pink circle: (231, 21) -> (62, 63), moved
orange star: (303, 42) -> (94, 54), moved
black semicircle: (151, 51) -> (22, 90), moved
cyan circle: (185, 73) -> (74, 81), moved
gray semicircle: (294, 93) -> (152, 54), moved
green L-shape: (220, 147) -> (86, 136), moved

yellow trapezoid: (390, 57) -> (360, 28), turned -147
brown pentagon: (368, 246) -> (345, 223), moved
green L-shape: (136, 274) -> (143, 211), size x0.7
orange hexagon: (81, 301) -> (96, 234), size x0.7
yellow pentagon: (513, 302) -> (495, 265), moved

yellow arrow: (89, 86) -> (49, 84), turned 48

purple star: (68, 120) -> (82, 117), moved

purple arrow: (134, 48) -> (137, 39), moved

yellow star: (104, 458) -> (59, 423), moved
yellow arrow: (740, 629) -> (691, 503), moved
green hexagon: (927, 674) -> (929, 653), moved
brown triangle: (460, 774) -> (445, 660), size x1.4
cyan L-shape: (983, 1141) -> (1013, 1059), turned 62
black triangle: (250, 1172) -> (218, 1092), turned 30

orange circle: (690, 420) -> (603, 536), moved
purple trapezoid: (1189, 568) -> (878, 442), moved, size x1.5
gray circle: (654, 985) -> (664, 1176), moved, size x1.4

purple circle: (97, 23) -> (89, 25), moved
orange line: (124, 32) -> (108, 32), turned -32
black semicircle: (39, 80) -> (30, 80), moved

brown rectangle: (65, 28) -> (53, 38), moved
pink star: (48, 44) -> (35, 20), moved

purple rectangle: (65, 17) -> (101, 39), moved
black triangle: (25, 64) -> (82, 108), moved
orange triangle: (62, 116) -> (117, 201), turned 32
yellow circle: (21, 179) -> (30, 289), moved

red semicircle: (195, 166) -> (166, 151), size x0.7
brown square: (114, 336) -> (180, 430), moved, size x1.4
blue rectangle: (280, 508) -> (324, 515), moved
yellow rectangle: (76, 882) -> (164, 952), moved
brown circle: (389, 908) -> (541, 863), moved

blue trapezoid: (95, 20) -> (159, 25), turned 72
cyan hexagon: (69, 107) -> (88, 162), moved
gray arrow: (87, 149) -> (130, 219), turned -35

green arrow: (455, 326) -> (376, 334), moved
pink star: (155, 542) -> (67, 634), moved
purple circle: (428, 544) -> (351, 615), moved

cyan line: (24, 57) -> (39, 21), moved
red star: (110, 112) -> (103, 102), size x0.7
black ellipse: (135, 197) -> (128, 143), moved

□ □ □ □ □ □ □

**Your instructions:**
Copy out the lines from the line containing "brown rectangle: (65, 28) -> (53, 38), moved" to the end of the listing above, without alteration.

**Exercise response:**
brown rectangle: (65, 28) -> (53, 38), moved
pink star: (48, 44) -> (35, 20), moved

purple rectangle: (65, 17) -> (101, 39), moved
black triangle: (25, 64) -> (82, 108), moved
orange triangle: (62, 116) -> (117, 201), turned 32
yellow circle: (21, 179) -> (30, 289), moved

red semicircle: (195, 166) -> (166, 151), size x0.7
brown square: (114, 336) -> (180, 430), moved, size x1.4
blue rectangle: (280, 508) -> (324, 515), moved
yellow rectangle: (76, 882) -> (164, 952), moved
brown circle: (389, 908) -> (541, 863), moved

blue trapezoid: (95, 20) -> (159, 25), turned 72
cyan hexagon: (69, 107) -> (88, 162), moved
gray arrow: (87, 149) -> (130, 219), turned -35

green arrow: (455, 326) -> (376, 334), moved
pink star: (155, 542) -> (67, 634), moved
purple circle: (428, 544) -> (351, 615), moved

cyan line: (24, 57) -> (39, 21), moved
red star: (110, 112) -> (103, 102), size x0.7
black ellipse: (135, 197) -> (128, 143), moved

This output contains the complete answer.